** Opening PROVIDED MATERIAL block **
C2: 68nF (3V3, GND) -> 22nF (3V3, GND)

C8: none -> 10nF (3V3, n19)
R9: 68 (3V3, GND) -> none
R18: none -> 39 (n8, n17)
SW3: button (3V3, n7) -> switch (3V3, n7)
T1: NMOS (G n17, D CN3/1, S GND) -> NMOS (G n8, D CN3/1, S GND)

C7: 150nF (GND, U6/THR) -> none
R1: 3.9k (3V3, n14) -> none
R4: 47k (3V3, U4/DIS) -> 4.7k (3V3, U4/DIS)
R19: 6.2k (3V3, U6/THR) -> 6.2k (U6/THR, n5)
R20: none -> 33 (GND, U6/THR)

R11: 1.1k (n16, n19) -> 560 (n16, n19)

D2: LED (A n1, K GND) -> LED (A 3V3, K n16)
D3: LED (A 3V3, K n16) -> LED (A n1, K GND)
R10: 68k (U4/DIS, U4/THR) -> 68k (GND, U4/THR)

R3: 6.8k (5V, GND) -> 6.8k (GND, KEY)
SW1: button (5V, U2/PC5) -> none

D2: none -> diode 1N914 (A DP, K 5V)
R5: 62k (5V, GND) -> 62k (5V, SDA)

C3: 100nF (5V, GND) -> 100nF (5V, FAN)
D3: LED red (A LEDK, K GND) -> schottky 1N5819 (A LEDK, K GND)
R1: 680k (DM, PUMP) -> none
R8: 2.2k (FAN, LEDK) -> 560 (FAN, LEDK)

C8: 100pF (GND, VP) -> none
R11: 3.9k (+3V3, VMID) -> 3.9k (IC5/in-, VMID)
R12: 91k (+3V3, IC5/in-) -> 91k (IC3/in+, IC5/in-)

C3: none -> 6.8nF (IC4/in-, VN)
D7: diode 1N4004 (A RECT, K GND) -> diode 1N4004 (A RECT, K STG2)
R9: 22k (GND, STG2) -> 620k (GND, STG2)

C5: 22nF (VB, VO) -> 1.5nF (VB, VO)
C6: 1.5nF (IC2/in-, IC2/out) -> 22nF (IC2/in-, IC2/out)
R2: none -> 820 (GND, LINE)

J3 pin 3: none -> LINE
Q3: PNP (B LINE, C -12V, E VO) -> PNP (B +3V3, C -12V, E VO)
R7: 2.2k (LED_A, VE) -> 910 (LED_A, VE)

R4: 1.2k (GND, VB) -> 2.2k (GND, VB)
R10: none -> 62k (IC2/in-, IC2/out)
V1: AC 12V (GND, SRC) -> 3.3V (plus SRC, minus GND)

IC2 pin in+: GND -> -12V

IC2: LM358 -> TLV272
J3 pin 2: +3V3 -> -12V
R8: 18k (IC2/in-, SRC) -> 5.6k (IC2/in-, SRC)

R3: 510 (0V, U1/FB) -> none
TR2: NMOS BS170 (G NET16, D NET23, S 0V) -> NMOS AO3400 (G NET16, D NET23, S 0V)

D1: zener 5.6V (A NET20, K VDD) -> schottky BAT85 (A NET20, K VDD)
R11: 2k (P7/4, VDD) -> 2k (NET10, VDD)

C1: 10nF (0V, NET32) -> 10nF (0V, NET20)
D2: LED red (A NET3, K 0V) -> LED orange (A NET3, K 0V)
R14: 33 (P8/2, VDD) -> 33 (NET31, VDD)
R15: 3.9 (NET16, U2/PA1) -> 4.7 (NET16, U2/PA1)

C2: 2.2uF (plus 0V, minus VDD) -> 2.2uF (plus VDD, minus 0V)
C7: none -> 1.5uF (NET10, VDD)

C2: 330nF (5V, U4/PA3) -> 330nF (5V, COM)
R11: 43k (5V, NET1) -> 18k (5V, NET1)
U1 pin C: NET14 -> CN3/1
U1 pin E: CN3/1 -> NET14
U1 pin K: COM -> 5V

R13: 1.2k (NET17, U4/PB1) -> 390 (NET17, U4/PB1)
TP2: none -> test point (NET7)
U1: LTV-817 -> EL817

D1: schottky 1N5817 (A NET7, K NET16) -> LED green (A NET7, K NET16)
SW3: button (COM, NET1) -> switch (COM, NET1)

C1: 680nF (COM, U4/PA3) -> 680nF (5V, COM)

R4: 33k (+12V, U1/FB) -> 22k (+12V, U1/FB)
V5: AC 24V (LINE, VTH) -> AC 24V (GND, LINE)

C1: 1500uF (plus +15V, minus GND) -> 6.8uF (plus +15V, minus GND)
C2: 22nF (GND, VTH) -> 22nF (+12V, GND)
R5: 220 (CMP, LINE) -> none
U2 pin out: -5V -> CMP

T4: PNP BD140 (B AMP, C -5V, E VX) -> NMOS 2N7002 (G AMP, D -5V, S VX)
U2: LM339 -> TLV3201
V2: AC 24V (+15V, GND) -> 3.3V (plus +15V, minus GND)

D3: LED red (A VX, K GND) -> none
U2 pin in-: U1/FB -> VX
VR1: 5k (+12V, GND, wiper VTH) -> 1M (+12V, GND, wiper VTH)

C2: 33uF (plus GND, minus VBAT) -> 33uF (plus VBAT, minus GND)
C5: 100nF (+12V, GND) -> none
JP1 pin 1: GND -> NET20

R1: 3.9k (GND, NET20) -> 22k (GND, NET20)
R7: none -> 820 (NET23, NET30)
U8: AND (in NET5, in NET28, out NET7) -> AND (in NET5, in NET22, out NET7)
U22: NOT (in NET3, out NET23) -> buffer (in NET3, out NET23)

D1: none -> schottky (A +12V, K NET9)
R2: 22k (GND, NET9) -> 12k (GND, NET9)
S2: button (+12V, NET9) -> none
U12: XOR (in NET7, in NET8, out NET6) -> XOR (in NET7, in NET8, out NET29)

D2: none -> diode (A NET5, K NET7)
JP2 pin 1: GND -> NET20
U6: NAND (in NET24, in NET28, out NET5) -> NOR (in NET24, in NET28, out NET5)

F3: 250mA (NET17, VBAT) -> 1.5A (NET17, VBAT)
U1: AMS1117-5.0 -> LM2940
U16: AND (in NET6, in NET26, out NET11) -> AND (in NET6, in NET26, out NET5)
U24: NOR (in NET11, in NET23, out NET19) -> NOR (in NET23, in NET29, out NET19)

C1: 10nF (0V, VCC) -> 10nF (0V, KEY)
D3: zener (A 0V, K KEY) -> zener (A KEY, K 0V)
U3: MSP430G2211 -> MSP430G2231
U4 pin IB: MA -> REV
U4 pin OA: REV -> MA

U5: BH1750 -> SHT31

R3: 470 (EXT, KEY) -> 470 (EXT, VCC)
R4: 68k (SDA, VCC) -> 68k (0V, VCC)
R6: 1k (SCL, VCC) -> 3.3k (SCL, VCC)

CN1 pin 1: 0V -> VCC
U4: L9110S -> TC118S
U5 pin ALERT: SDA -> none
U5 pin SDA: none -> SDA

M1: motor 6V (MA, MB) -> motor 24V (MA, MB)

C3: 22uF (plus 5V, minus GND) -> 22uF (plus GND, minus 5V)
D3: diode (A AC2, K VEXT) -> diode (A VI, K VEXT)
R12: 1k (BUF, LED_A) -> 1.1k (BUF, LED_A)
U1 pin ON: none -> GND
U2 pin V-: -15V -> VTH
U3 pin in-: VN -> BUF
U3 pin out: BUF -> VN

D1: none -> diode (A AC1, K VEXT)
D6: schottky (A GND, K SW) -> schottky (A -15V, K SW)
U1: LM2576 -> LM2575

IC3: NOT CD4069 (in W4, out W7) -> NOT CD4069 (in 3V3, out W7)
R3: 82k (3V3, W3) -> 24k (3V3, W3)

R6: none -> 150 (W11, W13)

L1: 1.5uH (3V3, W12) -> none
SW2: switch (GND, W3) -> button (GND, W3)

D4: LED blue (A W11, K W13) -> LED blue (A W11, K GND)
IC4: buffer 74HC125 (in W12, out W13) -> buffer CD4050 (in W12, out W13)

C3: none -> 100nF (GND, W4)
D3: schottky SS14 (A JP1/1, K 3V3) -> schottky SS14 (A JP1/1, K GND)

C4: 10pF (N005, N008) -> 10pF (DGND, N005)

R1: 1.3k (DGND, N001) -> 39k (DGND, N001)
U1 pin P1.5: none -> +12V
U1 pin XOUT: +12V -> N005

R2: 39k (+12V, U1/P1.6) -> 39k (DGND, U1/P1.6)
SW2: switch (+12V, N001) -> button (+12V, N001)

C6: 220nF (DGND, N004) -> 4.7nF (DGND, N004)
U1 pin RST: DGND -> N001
** Closing PROVIDED MATERIAL block **
» PROBLEM STATEMENT: In the records above, find the lines containing "buffer" and copy them.

» ANSWER SPACE:
U22: NOT (in NET3, out NET23) -> buffer (in NET3, out NET23)
IC4: buffer 74HC125 (in W12, out W13) -> buffer CD4050 (in W12, out W13)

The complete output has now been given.